Task brief »
Set down each entry exactly; omit images.

Exercise data »
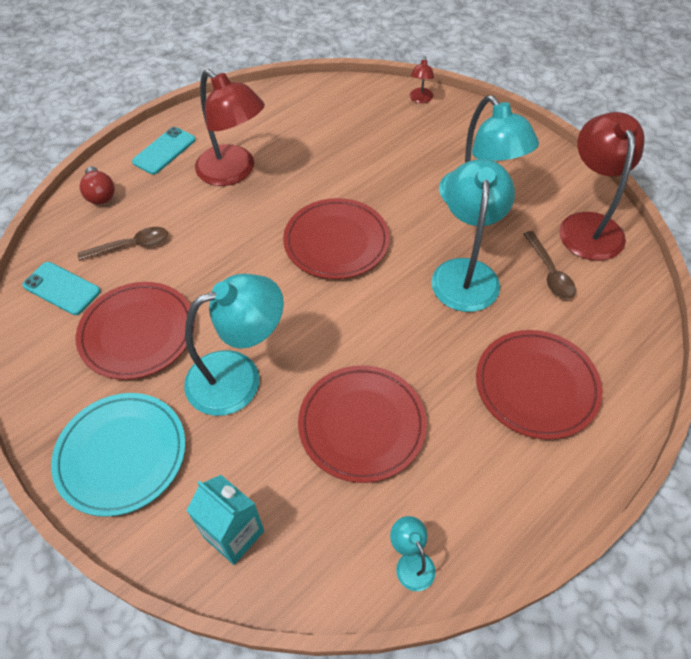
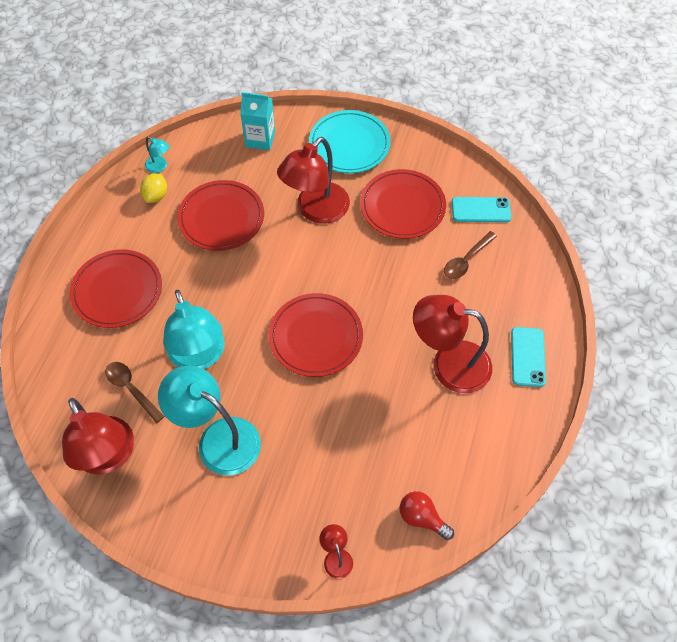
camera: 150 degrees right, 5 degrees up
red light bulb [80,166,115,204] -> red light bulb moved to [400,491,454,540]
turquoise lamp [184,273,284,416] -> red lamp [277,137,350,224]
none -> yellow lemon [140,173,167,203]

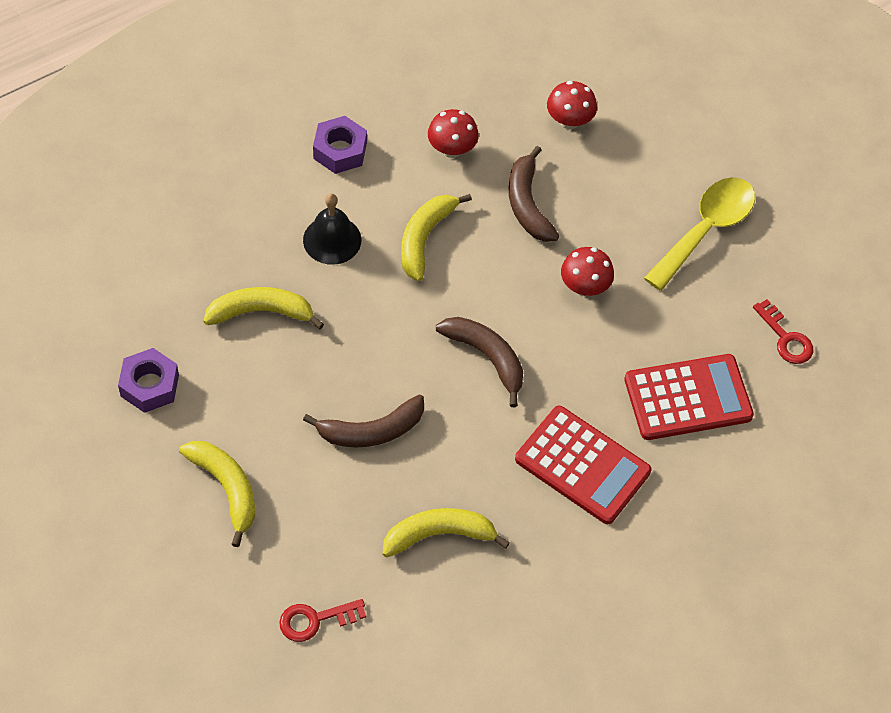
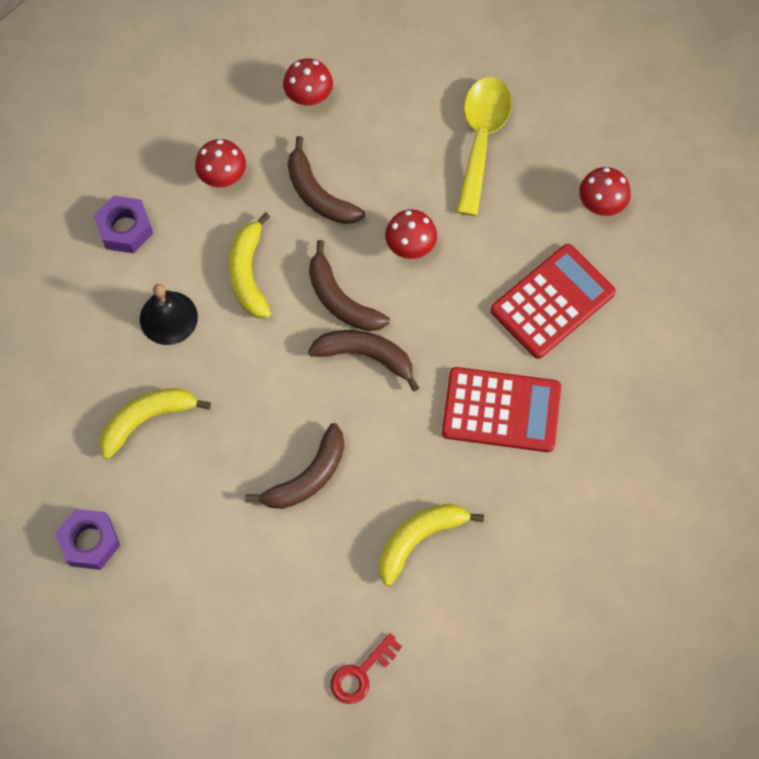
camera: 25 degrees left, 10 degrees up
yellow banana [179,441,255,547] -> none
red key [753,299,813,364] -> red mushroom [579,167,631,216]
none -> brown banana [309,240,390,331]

Expected answer »
camera: 150 degrees right, 5 degrees up
red light bulb [80,166,115,204] -> red light bulb moved to [400,491,454,540]
turquoise lamp [184,273,284,416] -> red lamp [277,137,350,224]
none -> yellow lemon [140,173,167,203]

camera: 25 degrees left, 10 degrees up
yellow banana [179,441,255,547] -> none
red key [753,299,813,364] -> red mushroom [579,167,631,216]
none -> brown banana [309,240,390,331]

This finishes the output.